§ ASSIGNMENT: Return exactly the span of lines in the following data that opens with the line containing "black dice: 10 -> 9" and closes with the line containing "blue notebook: 2 -> 1". Include nothing else.

§ Collection entries:

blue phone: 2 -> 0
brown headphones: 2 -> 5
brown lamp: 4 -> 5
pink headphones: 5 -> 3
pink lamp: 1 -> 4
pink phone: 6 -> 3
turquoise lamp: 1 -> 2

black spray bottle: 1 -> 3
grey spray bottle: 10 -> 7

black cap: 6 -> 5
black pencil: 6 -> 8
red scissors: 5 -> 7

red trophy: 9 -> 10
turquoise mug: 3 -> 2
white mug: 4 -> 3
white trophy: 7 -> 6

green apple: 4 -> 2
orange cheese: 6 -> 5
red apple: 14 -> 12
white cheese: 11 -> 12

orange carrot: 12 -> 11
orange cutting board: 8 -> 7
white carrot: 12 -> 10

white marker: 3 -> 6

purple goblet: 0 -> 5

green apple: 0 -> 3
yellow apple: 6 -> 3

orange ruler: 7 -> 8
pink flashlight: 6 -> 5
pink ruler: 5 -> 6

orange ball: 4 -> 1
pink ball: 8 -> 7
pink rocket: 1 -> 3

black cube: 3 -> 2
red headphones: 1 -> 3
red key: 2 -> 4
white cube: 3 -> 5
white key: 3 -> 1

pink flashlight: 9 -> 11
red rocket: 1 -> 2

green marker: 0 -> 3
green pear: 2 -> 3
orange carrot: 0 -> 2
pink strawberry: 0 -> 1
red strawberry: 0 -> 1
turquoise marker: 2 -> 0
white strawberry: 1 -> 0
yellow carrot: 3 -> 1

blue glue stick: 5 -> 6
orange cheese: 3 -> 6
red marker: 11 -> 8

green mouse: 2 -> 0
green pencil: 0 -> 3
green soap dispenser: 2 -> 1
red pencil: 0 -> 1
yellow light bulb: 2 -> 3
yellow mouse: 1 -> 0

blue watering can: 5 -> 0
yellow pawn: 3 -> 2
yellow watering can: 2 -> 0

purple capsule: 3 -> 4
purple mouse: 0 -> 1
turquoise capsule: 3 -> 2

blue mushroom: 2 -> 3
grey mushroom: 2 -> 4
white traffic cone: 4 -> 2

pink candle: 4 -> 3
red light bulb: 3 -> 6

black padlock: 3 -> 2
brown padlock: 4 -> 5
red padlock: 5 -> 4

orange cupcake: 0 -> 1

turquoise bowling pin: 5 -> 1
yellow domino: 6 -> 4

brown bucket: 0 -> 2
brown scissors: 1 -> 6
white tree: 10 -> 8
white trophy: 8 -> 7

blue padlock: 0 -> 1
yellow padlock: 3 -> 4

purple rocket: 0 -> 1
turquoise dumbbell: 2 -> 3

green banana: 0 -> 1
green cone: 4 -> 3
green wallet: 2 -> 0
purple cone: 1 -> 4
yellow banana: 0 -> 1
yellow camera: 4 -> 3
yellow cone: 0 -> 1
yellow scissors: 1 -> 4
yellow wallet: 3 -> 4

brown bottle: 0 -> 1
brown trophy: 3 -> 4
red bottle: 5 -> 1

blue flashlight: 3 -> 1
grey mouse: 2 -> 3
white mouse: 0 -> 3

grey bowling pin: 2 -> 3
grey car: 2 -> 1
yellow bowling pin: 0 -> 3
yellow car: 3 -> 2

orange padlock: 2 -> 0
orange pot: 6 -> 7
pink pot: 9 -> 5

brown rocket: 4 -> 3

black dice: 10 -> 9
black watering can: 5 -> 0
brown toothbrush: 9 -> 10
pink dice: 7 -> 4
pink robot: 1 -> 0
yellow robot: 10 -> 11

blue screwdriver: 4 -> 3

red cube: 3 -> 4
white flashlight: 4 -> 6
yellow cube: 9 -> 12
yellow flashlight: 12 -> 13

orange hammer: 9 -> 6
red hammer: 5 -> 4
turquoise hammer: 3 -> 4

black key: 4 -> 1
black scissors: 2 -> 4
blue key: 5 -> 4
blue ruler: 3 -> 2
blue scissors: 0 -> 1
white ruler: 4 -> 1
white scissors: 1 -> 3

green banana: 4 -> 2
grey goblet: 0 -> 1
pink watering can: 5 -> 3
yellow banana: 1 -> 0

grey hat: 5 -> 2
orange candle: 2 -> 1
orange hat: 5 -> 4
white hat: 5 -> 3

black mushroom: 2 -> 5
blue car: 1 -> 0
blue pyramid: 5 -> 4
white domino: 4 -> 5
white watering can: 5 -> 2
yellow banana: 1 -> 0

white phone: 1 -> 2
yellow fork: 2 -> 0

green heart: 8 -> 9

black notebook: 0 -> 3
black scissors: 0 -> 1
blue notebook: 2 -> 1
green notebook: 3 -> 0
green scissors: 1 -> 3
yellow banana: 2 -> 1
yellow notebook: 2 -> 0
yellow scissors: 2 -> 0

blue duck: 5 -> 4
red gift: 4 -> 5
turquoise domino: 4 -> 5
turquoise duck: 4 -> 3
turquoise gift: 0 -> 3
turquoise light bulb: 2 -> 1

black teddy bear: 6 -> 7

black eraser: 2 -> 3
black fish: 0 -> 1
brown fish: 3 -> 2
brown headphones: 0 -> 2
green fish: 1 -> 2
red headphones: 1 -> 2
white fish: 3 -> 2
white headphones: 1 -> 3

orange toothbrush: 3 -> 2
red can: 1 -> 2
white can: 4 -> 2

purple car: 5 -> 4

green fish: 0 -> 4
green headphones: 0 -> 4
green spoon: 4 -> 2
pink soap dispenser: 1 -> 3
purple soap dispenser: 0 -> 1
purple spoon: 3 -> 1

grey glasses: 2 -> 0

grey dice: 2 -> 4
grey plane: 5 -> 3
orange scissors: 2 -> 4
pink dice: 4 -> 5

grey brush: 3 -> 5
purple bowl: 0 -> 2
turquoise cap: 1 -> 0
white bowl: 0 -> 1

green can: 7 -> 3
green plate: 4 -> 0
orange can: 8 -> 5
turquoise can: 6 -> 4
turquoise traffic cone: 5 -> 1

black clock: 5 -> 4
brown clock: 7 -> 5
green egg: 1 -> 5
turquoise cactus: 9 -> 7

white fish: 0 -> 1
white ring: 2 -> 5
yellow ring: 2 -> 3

§ ANSWER FOR THIS EXERCISE:
black dice: 10 -> 9
black watering can: 5 -> 0
brown toothbrush: 9 -> 10
pink dice: 7 -> 4
pink robot: 1 -> 0
yellow robot: 10 -> 11

blue screwdriver: 4 -> 3

red cube: 3 -> 4
white flashlight: 4 -> 6
yellow cube: 9 -> 12
yellow flashlight: 12 -> 13

orange hammer: 9 -> 6
red hammer: 5 -> 4
turquoise hammer: 3 -> 4

black key: 4 -> 1
black scissors: 2 -> 4
blue key: 5 -> 4
blue ruler: 3 -> 2
blue scissors: 0 -> 1
white ruler: 4 -> 1
white scissors: 1 -> 3

green banana: 4 -> 2
grey goblet: 0 -> 1
pink watering can: 5 -> 3
yellow banana: 1 -> 0

grey hat: 5 -> 2
orange candle: 2 -> 1
orange hat: 5 -> 4
white hat: 5 -> 3

black mushroom: 2 -> 5
blue car: 1 -> 0
blue pyramid: 5 -> 4
white domino: 4 -> 5
white watering can: 5 -> 2
yellow banana: 1 -> 0

white phone: 1 -> 2
yellow fork: 2 -> 0

green heart: 8 -> 9

black notebook: 0 -> 3
black scissors: 0 -> 1
blue notebook: 2 -> 1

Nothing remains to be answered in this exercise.